◆ **TASK TO COMPLETE**:
Reproduce the entries verbatim, from the first line through the line containing "12: (98, 703)", with both of those lines included.

Start of DATA SUPPLIED

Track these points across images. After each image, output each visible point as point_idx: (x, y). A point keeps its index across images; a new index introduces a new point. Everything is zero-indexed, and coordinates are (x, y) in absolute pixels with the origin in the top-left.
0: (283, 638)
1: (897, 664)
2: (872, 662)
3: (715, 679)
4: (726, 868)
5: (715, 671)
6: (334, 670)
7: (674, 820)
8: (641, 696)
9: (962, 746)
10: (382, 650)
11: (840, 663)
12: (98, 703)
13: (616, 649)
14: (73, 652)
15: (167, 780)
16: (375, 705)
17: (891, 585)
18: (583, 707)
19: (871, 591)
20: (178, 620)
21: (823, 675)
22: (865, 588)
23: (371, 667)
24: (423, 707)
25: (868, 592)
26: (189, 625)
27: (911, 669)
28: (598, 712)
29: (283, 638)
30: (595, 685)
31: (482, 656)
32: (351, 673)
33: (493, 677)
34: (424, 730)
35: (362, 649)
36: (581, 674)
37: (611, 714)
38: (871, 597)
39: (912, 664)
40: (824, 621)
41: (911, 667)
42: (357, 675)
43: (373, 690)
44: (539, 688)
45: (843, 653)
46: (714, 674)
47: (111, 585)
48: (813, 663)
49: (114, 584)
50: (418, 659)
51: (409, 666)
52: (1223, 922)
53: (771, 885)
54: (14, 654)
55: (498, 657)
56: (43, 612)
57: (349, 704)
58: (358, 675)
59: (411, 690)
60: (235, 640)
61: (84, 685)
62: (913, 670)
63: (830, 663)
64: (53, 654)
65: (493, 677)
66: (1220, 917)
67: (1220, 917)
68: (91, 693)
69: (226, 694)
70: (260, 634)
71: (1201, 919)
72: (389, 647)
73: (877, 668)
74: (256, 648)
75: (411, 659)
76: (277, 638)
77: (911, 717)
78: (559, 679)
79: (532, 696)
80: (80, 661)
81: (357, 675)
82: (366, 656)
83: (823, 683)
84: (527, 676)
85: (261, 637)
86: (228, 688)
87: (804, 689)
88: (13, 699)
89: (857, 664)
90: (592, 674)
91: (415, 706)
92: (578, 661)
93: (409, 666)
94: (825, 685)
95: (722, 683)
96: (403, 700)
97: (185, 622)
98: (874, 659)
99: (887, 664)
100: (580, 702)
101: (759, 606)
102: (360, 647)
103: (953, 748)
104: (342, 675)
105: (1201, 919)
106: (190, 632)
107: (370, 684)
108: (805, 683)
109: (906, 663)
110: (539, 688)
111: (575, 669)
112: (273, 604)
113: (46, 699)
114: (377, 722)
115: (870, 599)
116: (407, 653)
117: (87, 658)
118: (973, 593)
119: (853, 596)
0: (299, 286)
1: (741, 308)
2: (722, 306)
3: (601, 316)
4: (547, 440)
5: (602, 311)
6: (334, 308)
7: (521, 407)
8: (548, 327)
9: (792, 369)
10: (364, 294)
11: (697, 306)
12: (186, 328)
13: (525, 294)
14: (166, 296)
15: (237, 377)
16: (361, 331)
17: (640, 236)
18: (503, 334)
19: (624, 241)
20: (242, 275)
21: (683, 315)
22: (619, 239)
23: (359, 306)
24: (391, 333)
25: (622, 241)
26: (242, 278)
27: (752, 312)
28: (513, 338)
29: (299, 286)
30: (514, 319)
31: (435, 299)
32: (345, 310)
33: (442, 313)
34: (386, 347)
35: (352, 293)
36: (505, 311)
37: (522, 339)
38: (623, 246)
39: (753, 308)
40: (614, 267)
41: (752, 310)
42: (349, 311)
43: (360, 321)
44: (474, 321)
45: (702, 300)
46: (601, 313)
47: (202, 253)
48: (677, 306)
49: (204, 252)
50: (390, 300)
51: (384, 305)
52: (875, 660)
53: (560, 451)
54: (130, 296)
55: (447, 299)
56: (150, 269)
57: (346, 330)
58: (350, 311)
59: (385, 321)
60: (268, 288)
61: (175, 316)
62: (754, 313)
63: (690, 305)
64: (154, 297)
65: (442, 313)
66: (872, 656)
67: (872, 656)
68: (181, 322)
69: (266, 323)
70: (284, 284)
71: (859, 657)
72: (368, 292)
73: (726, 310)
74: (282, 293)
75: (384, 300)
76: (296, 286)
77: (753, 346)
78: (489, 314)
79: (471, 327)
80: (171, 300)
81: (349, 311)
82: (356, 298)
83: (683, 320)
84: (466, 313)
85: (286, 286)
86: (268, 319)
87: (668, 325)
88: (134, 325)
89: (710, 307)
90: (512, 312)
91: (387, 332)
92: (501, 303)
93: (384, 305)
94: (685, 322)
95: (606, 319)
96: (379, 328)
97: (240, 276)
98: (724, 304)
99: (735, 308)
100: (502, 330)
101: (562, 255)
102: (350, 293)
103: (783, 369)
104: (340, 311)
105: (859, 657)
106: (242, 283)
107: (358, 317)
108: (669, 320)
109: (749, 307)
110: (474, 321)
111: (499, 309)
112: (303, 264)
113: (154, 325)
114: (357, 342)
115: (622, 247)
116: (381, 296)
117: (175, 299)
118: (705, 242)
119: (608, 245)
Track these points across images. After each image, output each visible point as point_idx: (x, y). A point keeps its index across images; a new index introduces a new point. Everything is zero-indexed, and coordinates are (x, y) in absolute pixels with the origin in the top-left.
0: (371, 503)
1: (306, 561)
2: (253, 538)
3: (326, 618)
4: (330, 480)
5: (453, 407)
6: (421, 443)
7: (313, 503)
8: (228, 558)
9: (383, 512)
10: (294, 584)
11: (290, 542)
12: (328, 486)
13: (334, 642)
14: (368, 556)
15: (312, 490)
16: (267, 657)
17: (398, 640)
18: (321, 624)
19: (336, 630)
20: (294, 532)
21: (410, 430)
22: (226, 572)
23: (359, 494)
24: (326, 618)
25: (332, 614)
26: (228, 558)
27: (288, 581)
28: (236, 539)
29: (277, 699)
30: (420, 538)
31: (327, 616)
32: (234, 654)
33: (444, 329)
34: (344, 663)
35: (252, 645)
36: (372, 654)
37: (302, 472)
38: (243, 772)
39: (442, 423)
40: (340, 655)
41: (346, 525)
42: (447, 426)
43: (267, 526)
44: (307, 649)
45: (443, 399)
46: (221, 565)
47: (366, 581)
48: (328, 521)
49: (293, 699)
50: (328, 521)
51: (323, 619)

End of DATA SUPPLIED

◆ **RESULT**:
Track these points across images. After each image, output each visible point as point_idx: (x, y). A point keeps its index across images; a new index introduces a new point. Everything is zero-indexed, and coordinates are (x, y) in absolute pixels with the origin in the top-left.
0: (283, 638)
1: (897, 664)
2: (872, 662)
3: (715, 679)
4: (726, 868)
5: (715, 671)
6: (334, 670)
7: (674, 820)
8: (641, 696)
9: (962, 746)
10: (382, 650)
11: (840, 663)
12: (98, 703)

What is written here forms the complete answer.